• **About this task**: Please retype the records below exactly as they appear, leaving out every picture.

=== Entries provided ===

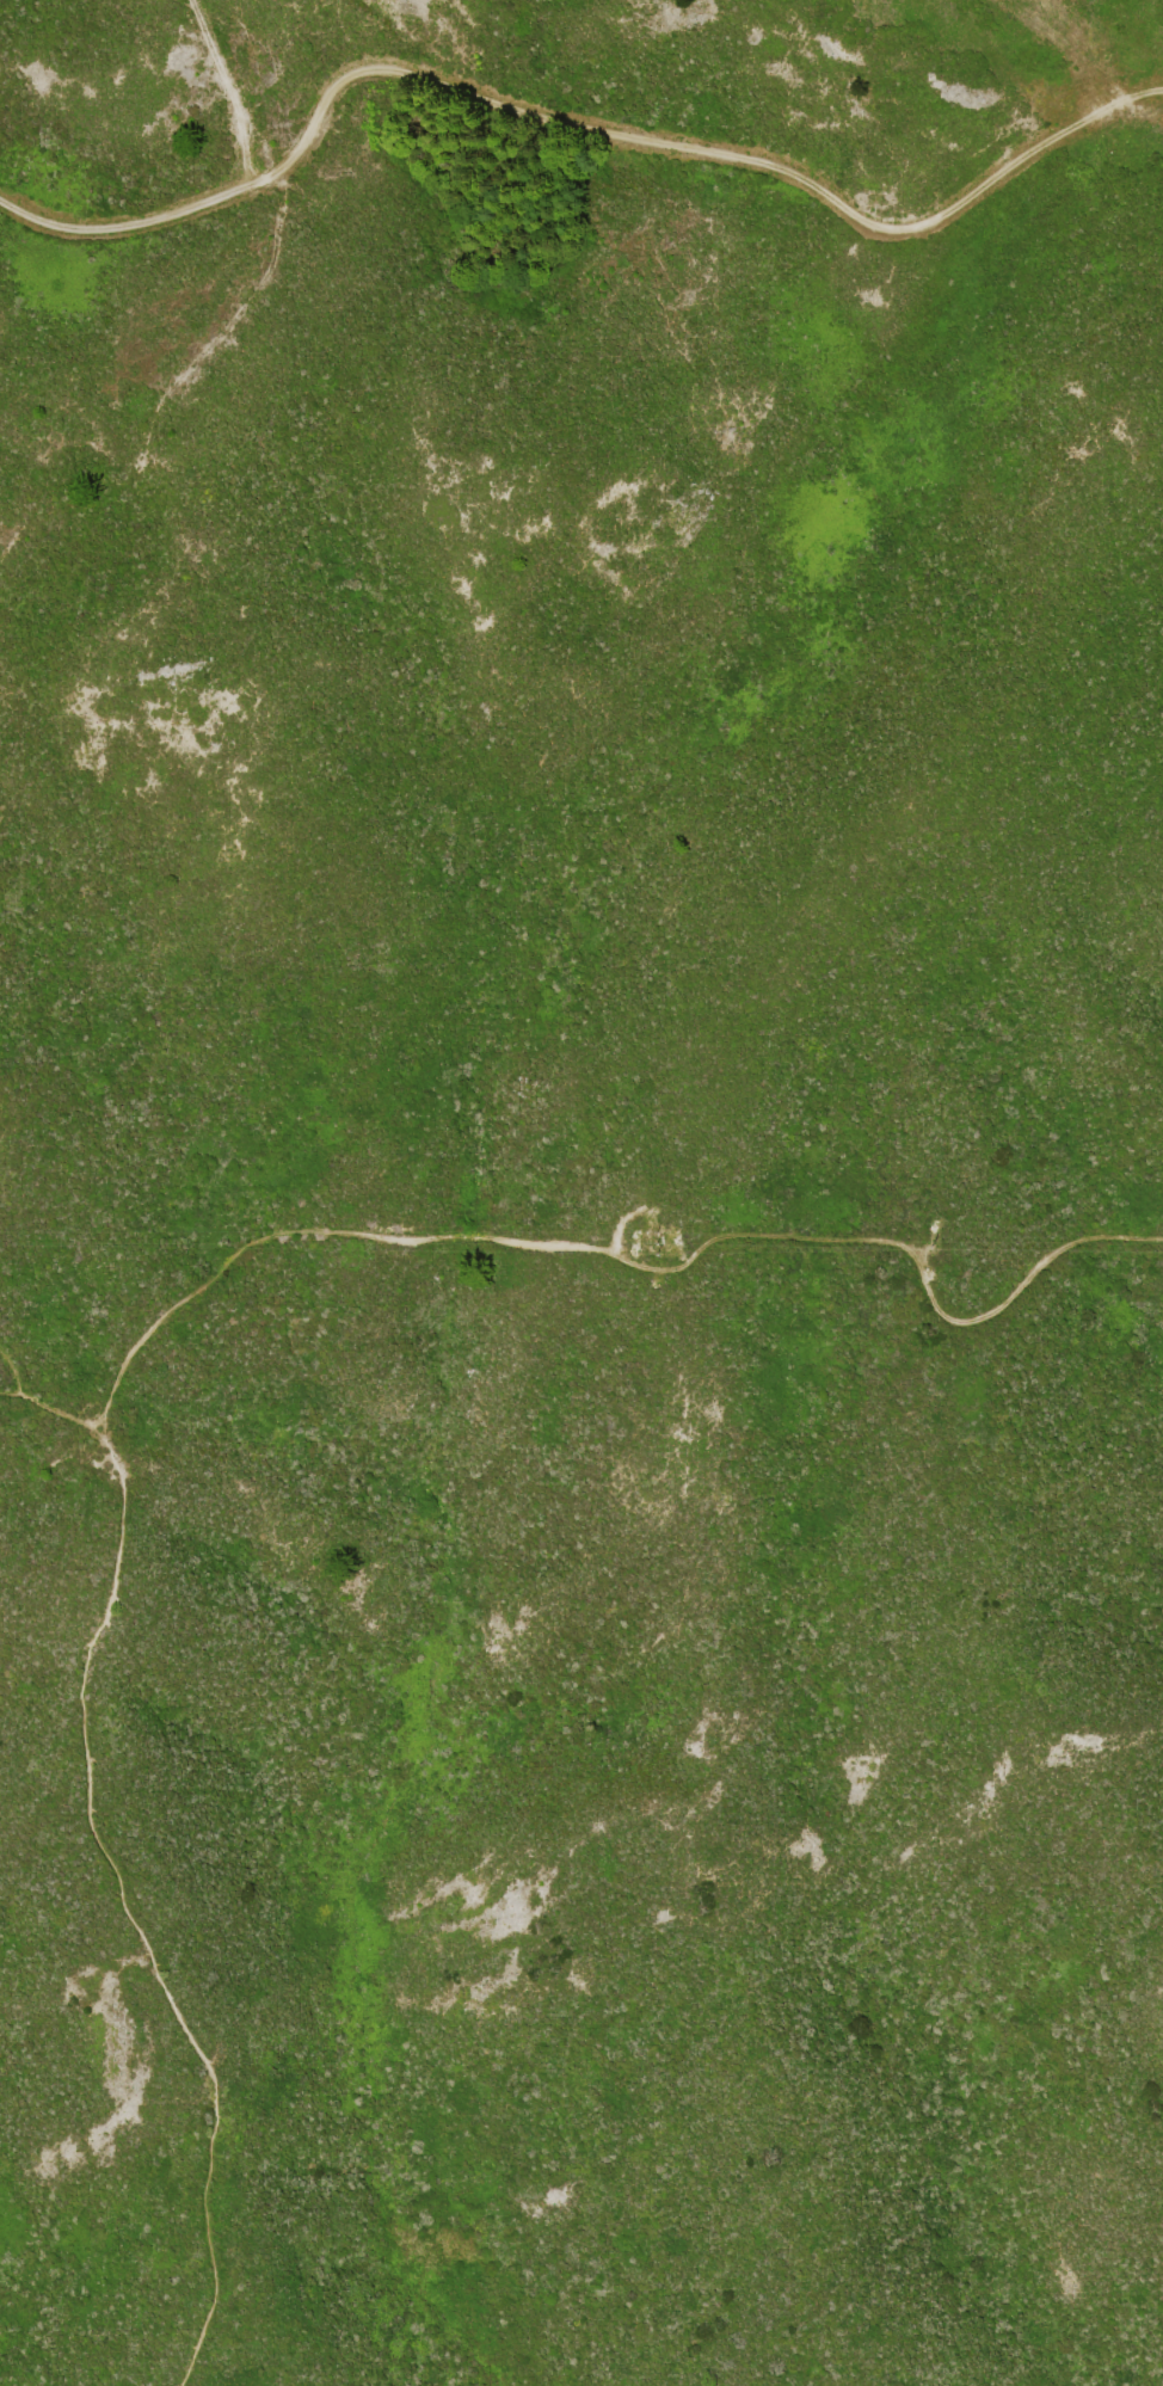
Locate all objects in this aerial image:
road: (513, 106)
road: (1105, 108)
road: (165, 389)
road: (692, 1246)
road: (10, 1391)
road: (42, 1400)
park: (581, 1813)
road: (100, 1837)

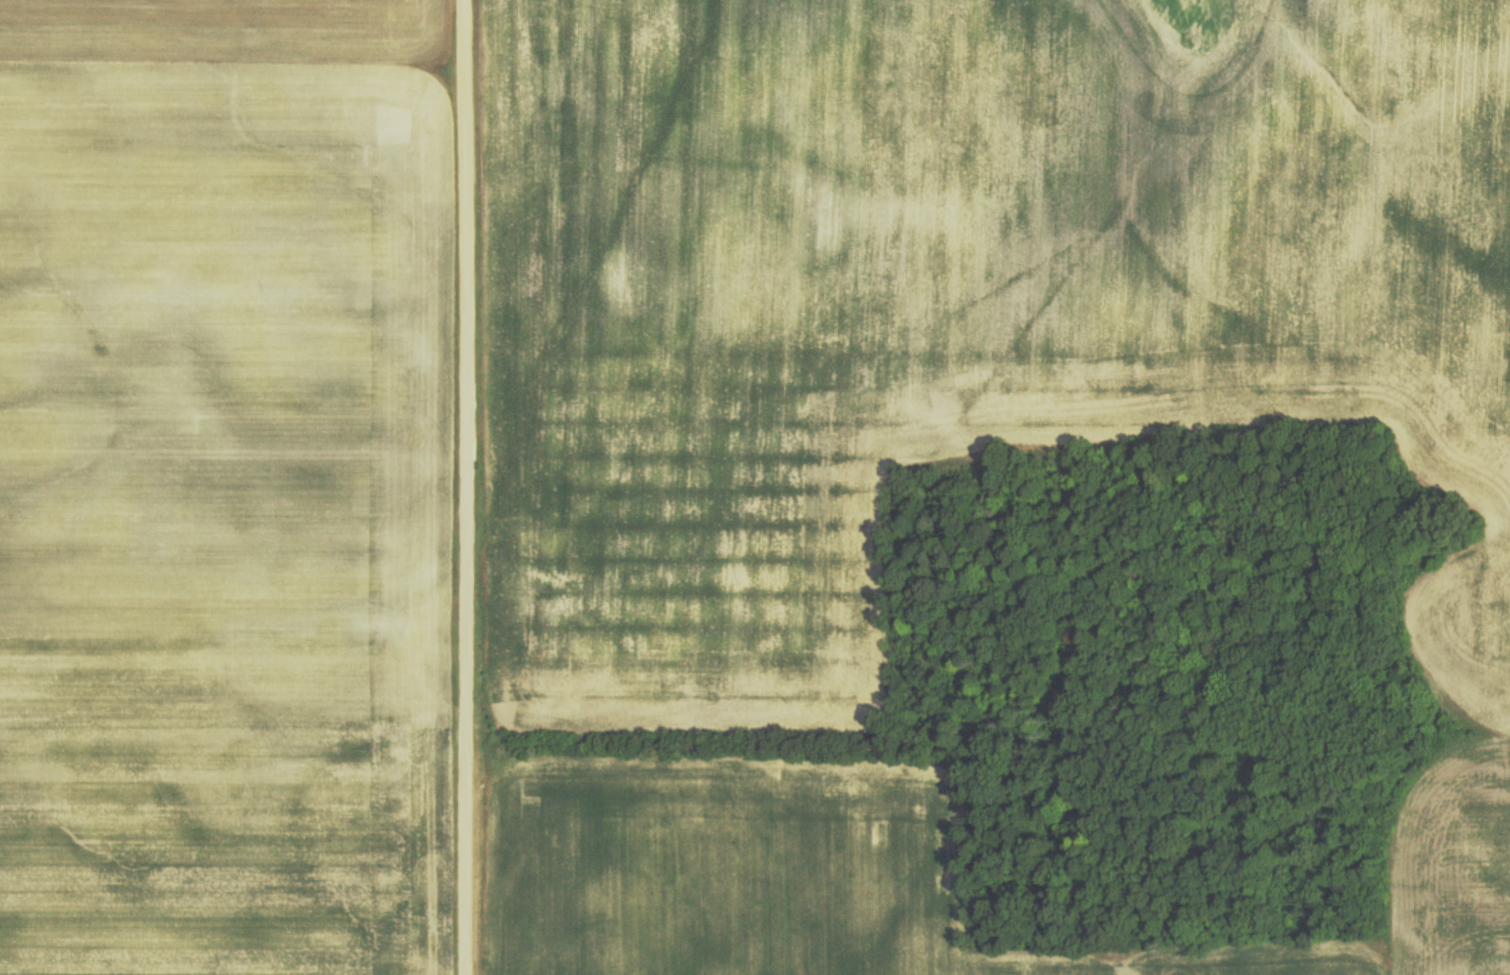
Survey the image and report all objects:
crop: (222, 32)
crop: (962, 306)
road: (469, 487)
crop: (224, 520)
crop: (1450, 867)
crop: (773, 881)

===

• **Answer below**:
Locate all objects in this aerial image:
road: (513, 106)
road: (1105, 108)
road: (165, 389)
road: (692, 1246)
road: (10, 1391)
road: (42, 1400)
park: (581, 1813)
road: (100, 1837)

Survey the image and report all objects:
crop: (222, 32)
crop: (962, 306)
road: (469, 487)
crop: (224, 520)
crop: (1450, 867)
crop: (773, 881)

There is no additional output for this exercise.